BEGIN TASK MATERIAL
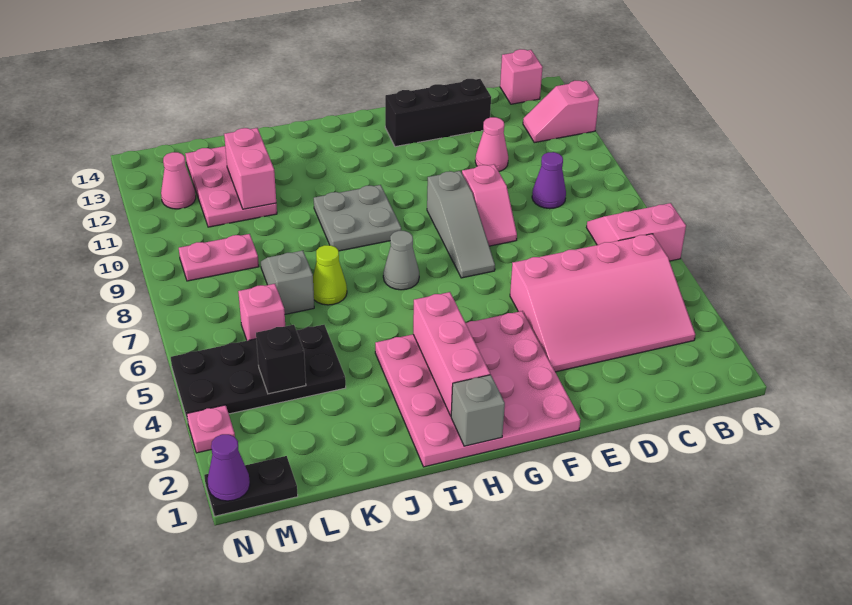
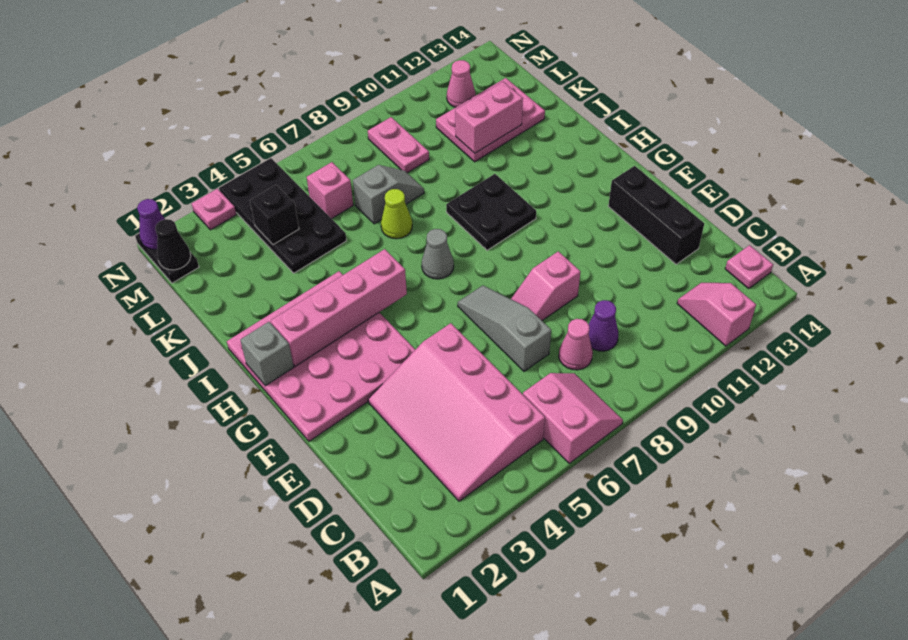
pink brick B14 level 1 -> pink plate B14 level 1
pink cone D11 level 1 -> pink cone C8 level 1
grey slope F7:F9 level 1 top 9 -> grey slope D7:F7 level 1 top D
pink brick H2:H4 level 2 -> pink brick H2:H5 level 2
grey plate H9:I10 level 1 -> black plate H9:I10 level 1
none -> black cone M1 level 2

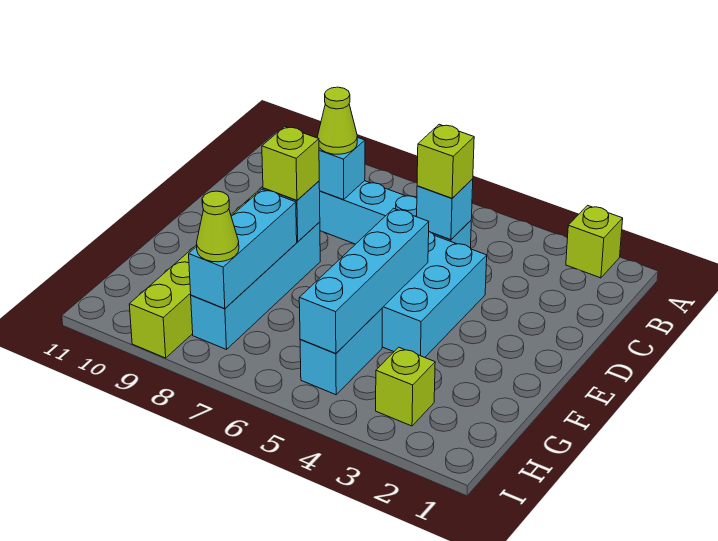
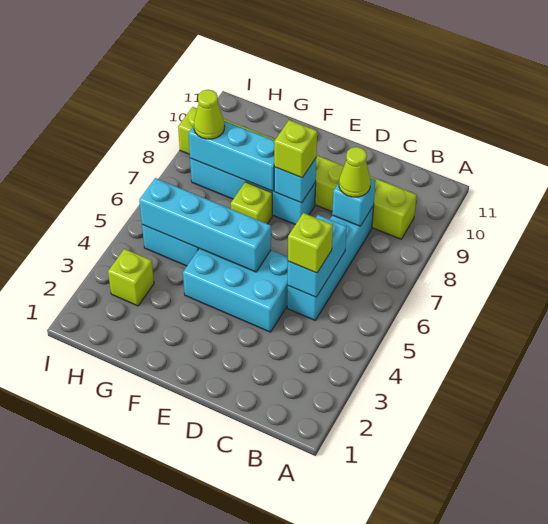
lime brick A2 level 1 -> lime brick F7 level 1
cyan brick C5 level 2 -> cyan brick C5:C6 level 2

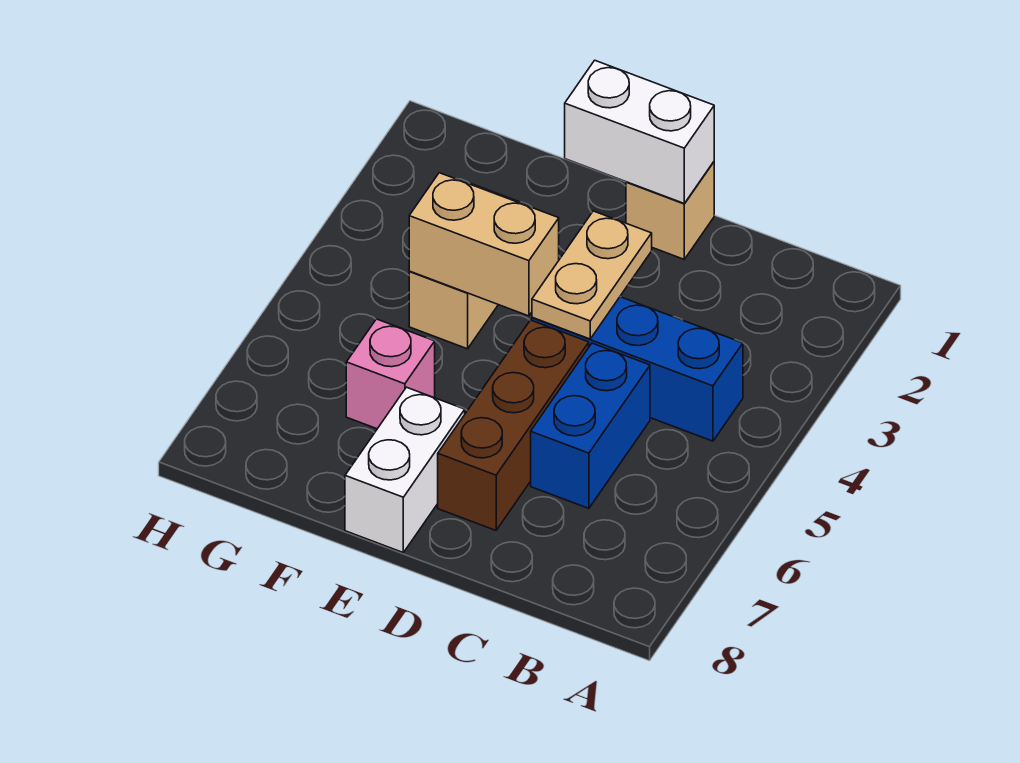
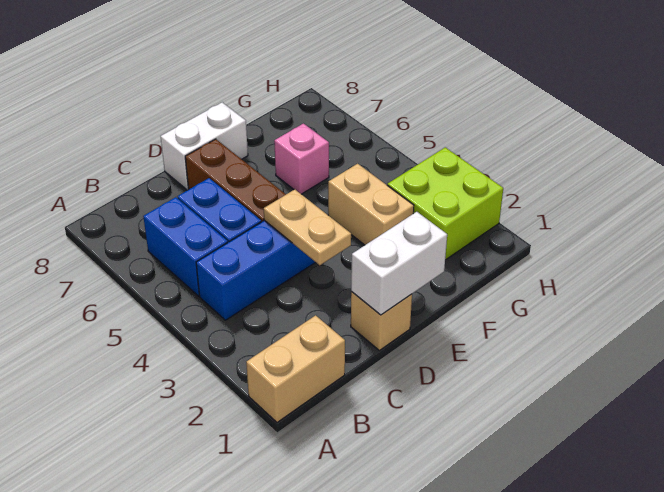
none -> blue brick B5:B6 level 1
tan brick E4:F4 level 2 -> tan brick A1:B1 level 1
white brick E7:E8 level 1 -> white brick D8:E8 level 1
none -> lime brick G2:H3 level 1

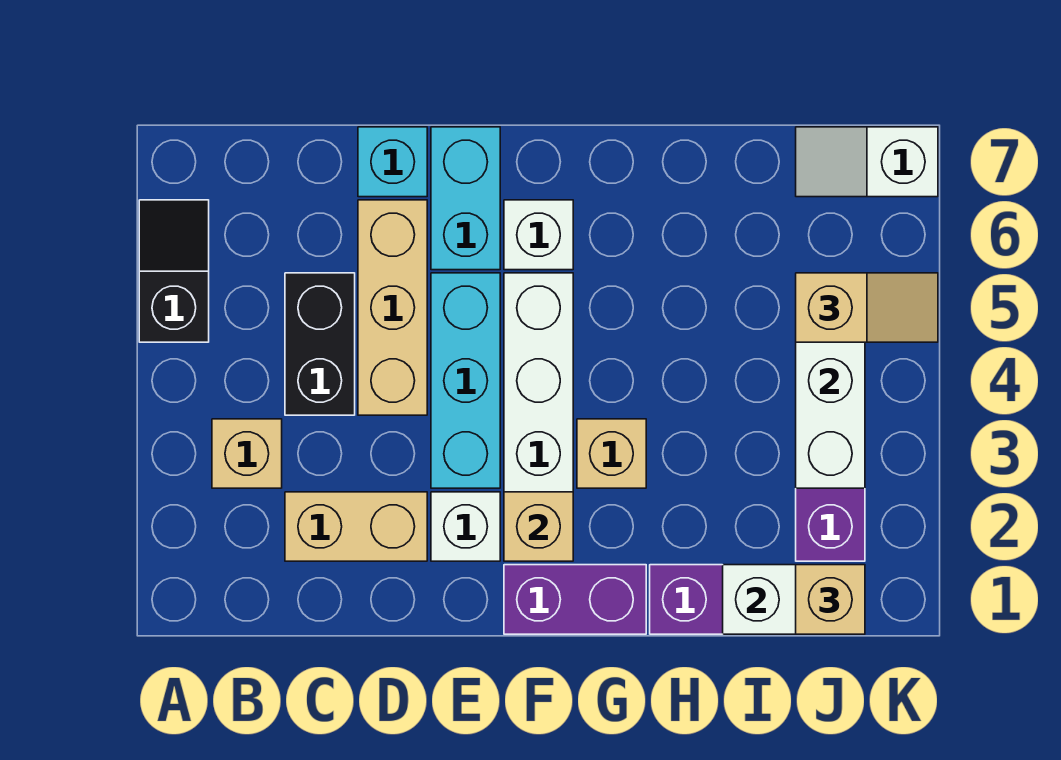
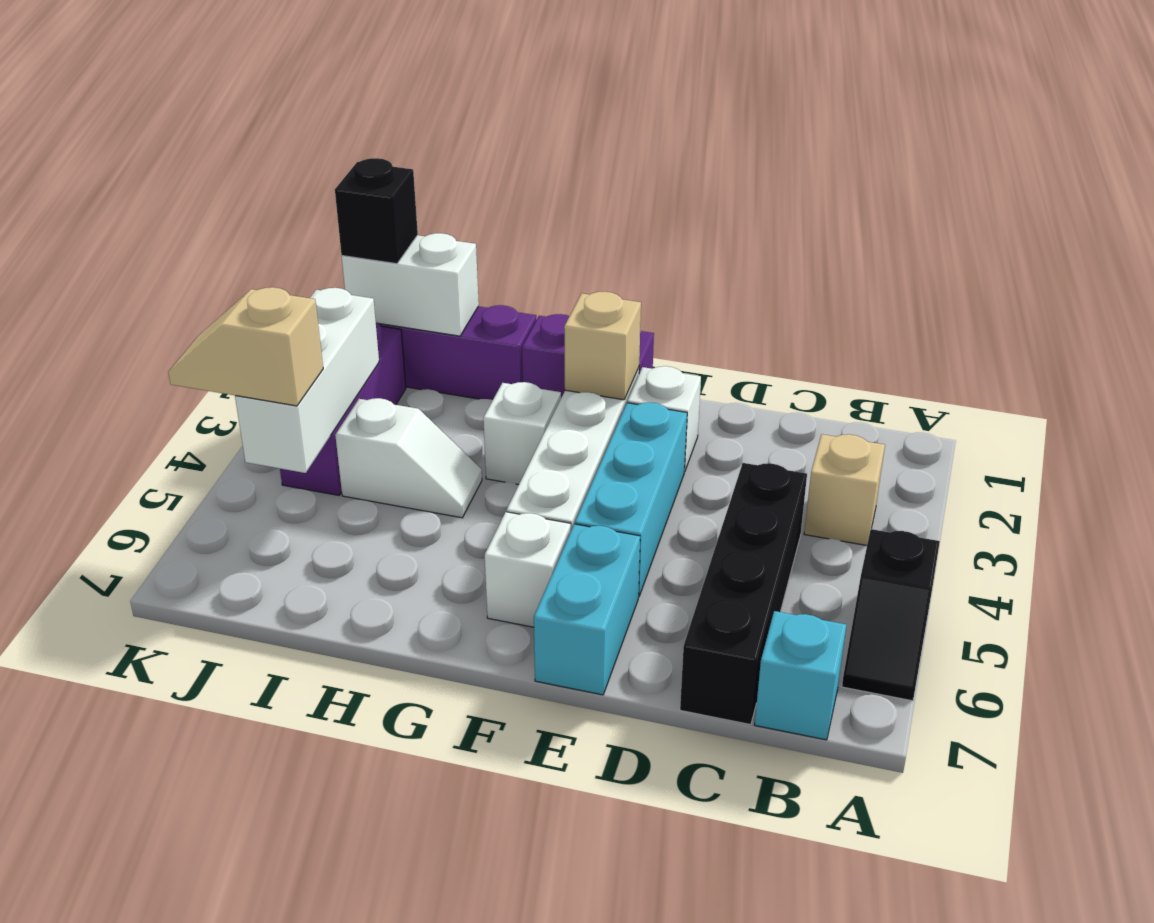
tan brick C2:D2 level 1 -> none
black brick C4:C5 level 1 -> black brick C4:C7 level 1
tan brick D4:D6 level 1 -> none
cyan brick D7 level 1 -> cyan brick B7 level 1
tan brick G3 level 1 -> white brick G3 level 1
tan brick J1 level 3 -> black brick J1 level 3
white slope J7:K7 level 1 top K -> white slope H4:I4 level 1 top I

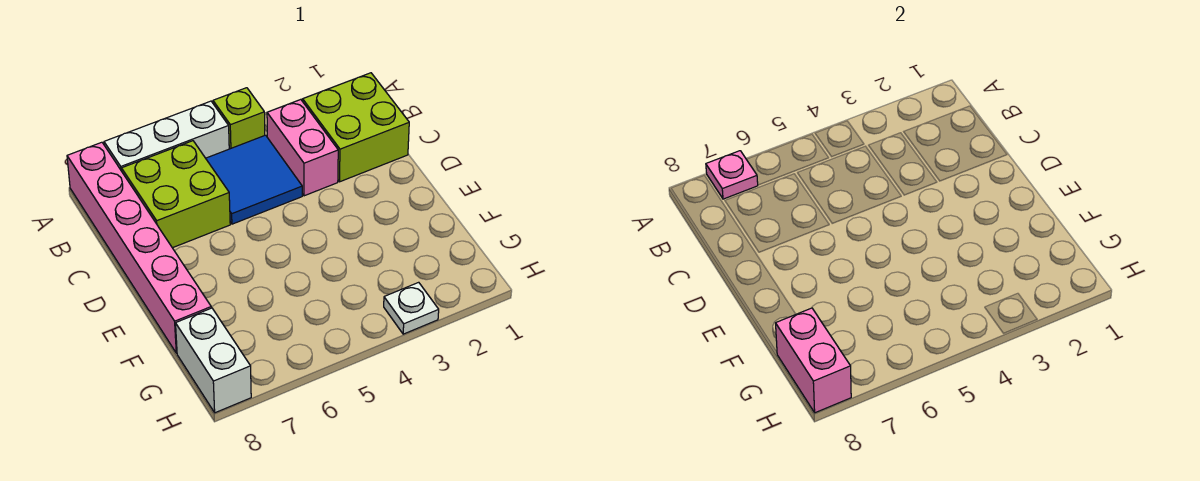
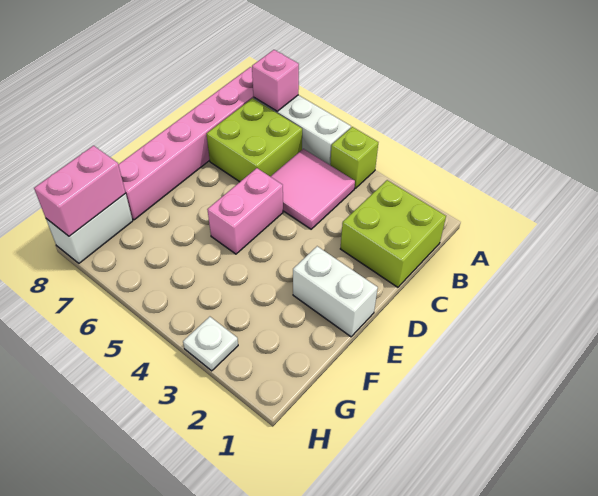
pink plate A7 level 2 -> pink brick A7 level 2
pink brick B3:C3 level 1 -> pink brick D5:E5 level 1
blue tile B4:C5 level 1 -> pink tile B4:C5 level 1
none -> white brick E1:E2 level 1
END TASK MATERIAL
#### WORK TO BE COMPLETED:
Restate word for word the lines from the one holding "white slope J7:K7" down through the last line of the records above, and do not include the pictures.

#### SOLVED EXERCISE:
white slope J7:K7 level 1 top K -> white slope H4:I4 level 1 top I

pink plate A7 level 2 -> pink brick A7 level 2
pink brick B3:C3 level 1 -> pink brick D5:E5 level 1
blue tile B4:C5 level 1 -> pink tile B4:C5 level 1
none -> white brick E1:E2 level 1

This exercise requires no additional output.